— Task —
In the copy, keep every word of the data below and none of its pictures.

-- Task input follows --

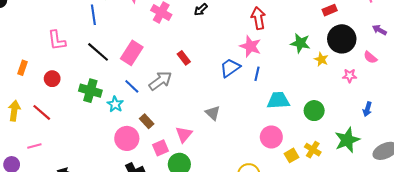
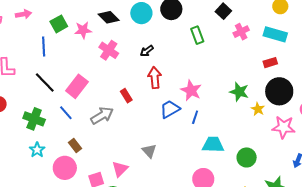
red arrow: (258, 18) -> (155, 78), moved
pink star: (350, 76) -> (283, 127), size x1.6
blue line: (132, 86) -> (66, 113), moved
cyan star: (115, 104) -> (37, 150), moved
brown rectangle: (147, 121) -> (75, 145), moved

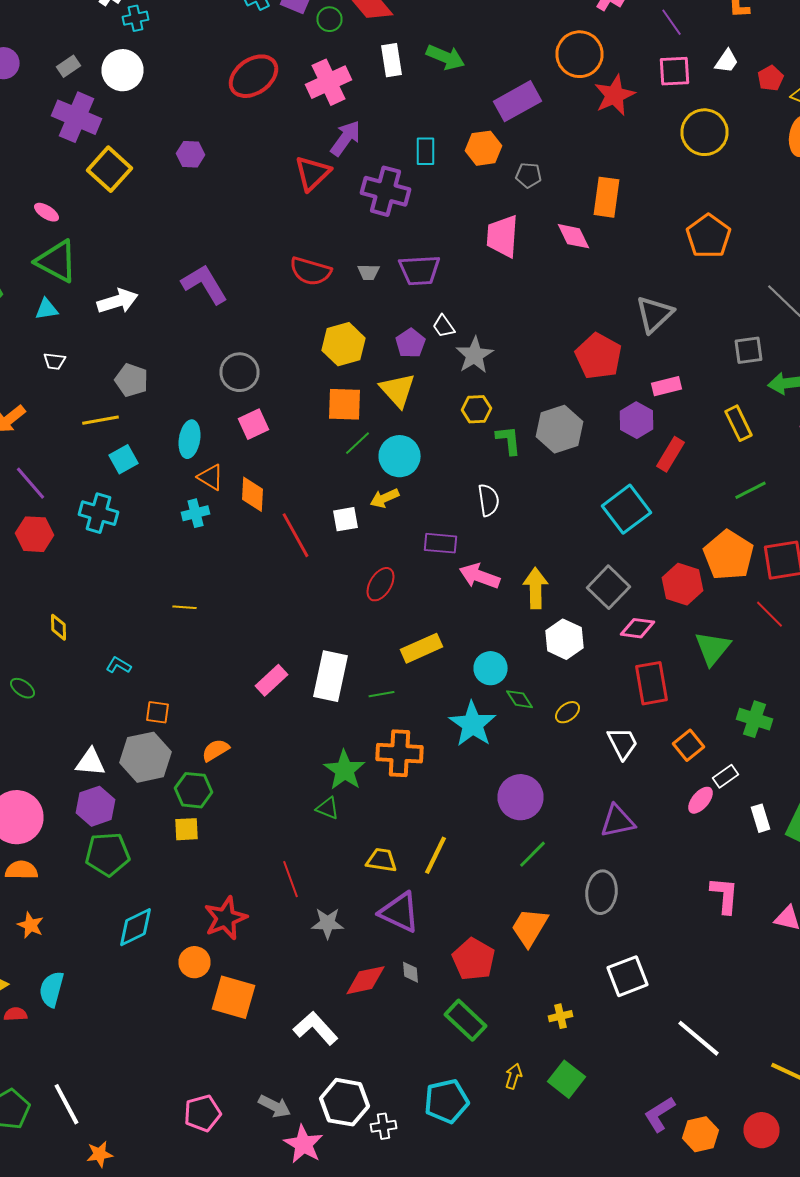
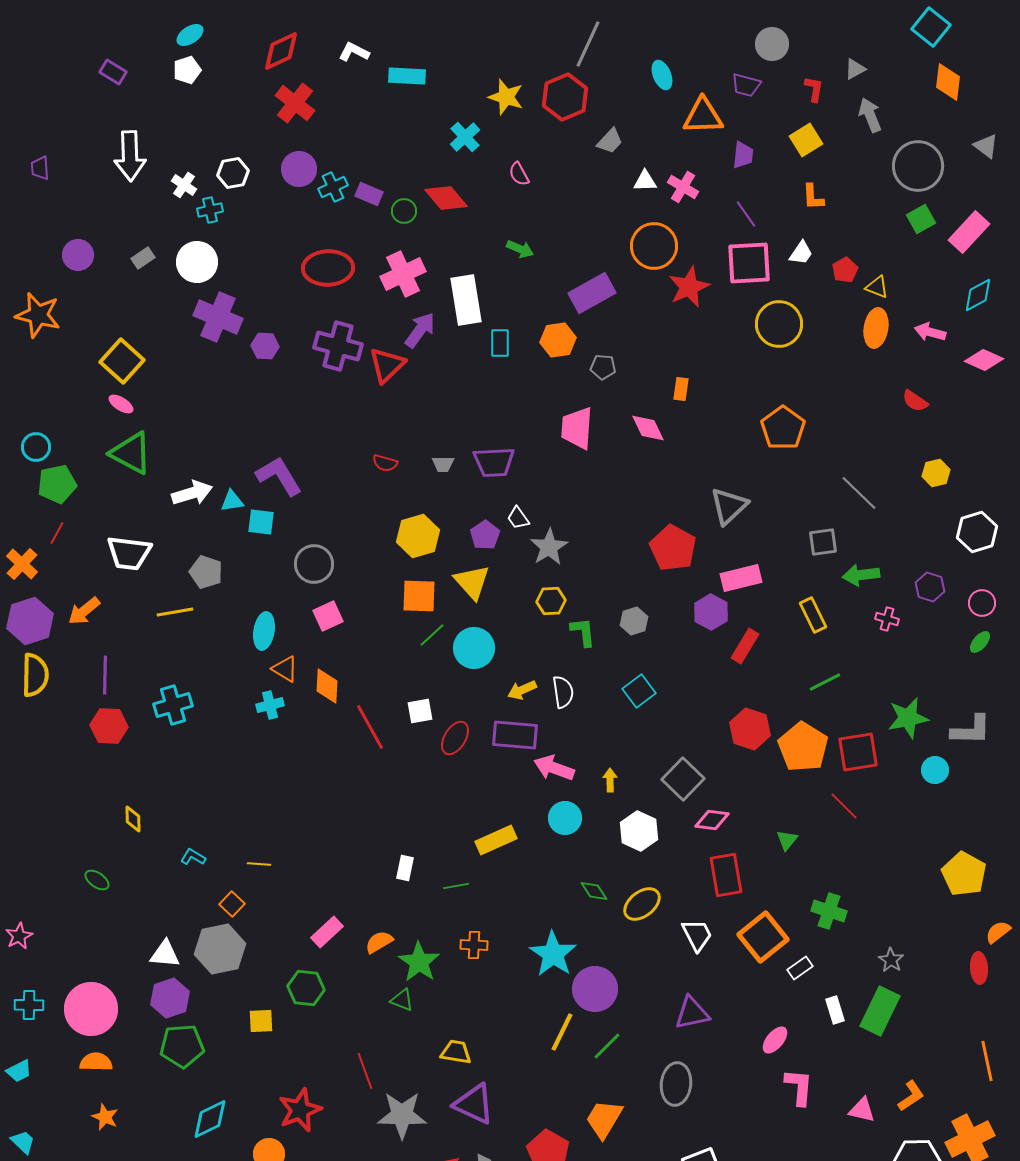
green arrow: (446, 57) -> (520, 249), size x0.7
white rectangle: (392, 60) -> (466, 300), moved, size x1.5
pink square: (674, 71) -> (749, 263), size x1.4
red ellipse: (254, 76) -> (328, 268), turned 33
purple cross: (76, 117) -> (218, 317), moved
yellow square: (110, 169) -> (122, 361), moved
purple cross: (386, 191) -> (338, 346), moved
orange rectangle: (606, 197) -> (681, 389), size x0.6
red semicircle: (310, 271) -> (385, 463), size x0.6
cyan triangle: (46, 309) -> (232, 501), moved
white trapezoid: (54, 361) -> (129, 553), size x2.0
pink rectangle: (666, 386) -> (741, 578), size x1.4
gray hexagon: (560, 429) -> (634, 621), size x0.6
cyan square: (124, 459) -> (261, 522), moved, turned 36
purple line: (30, 483) -> (105, 675), turned 42
yellow arrow: (384, 498) -> (522, 690), moved
cyan square: (626, 509) -> (639, 691), moved, size x0.7
cyan cross: (98, 513) -> (173, 705), turned -33
purple rectangle: (440, 543) -> (515, 735), size x1.4
red ellipse: (380, 584) -> (455, 738), moved
red hexagon: (682, 584) -> (750, 729), moved
yellow arrow: (536, 588) -> (610, 780), size x0.6
yellow line: (184, 607) -> (259, 864), moved
green triangle: (712, 648) -> (787, 840), size x0.6
cyan circle: (490, 668) -> (565, 818), moved
white rectangle: (330, 676) -> (405, 868), size x0.5
pink rectangle: (272, 680) -> (327, 932), moved
orange square: (158, 712) -> (232, 904), turned 35
yellow ellipse: (568, 712) -> (642, 904), size x1.5
cyan star: (472, 724) -> (553, 954), moved
orange square: (688, 745) -> (763, 937), size x1.6
orange semicircle: (216, 750) -> (379, 942), moved
orange cross: (400, 753) -> (474, 945), size x0.6
green hexagon: (194, 790) -> (306, 988), moved
pink ellipse: (700, 800) -> (775, 1040), moved
yellow line: (436, 855) -> (562, 1032), moved
gray star: (328, 923) -> (402, 1115), size x1.5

-- Task input concluded --

— Task output —
red arrow: (258, 18) -> (155, 78), moved
pink star: (350, 76) -> (283, 127), size x1.6
blue line: (132, 86) -> (66, 113), moved
cyan star: (115, 104) -> (37, 150), moved
brown rectangle: (147, 121) -> (75, 145), moved

green arrow: (446, 57) -> (520, 249), size x0.7
white rectangle: (392, 60) -> (466, 300), moved, size x1.5
pink square: (674, 71) -> (749, 263), size x1.4
red ellipse: (254, 76) -> (328, 268), turned 33
purple cross: (76, 117) -> (218, 317), moved
yellow square: (110, 169) -> (122, 361), moved
purple cross: (386, 191) -> (338, 346), moved
orange rectangle: (606, 197) -> (681, 389), size x0.6
red semicircle: (310, 271) -> (385, 463), size x0.6
cyan triangle: (46, 309) -> (232, 501), moved
white trapezoid: (54, 361) -> (129, 553), size x2.0
pink rectangle: (666, 386) -> (741, 578), size x1.4
gray hexagon: (560, 429) -> (634, 621), size x0.6
cyan square: (124, 459) -> (261, 522), moved, turned 36
purple line: (30, 483) -> (105, 675), turned 42
yellow arrow: (384, 498) -> (522, 690), moved
cyan square: (626, 509) -> (639, 691), moved, size x0.7
cyan cross: (98, 513) -> (173, 705), turned -33
purple rectangle: (440, 543) -> (515, 735), size x1.4
red ellipse: (380, 584) -> (455, 738), moved
red hexagon: (682, 584) -> (750, 729), moved
yellow arrow: (536, 588) -> (610, 780), size x0.6
yellow line: (184, 607) -> (259, 864), moved
green triangle: (712, 648) -> (787, 840), size x0.6
cyan circle: (490, 668) -> (565, 818), moved
white rectangle: (330, 676) -> (405, 868), size x0.5
pink rectangle: (272, 680) -> (327, 932), moved
orange square: (158, 712) -> (232, 904), turned 35
yellow ellipse: (568, 712) -> (642, 904), size x1.5
cyan star: (472, 724) -> (553, 954), moved
orange square: (688, 745) -> (763, 937), size x1.6
orange semicircle: (216, 750) -> (379, 942), moved
orange cross: (400, 753) -> (474, 945), size x0.6
green hexagon: (194, 790) -> (306, 988), moved
pink ellipse: (700, 800) -> (775, 1040), moved
yellow line: (436, 855) -> (562, 1032), moved
gray star: (328, 923) -> (402, 1115), size x1.5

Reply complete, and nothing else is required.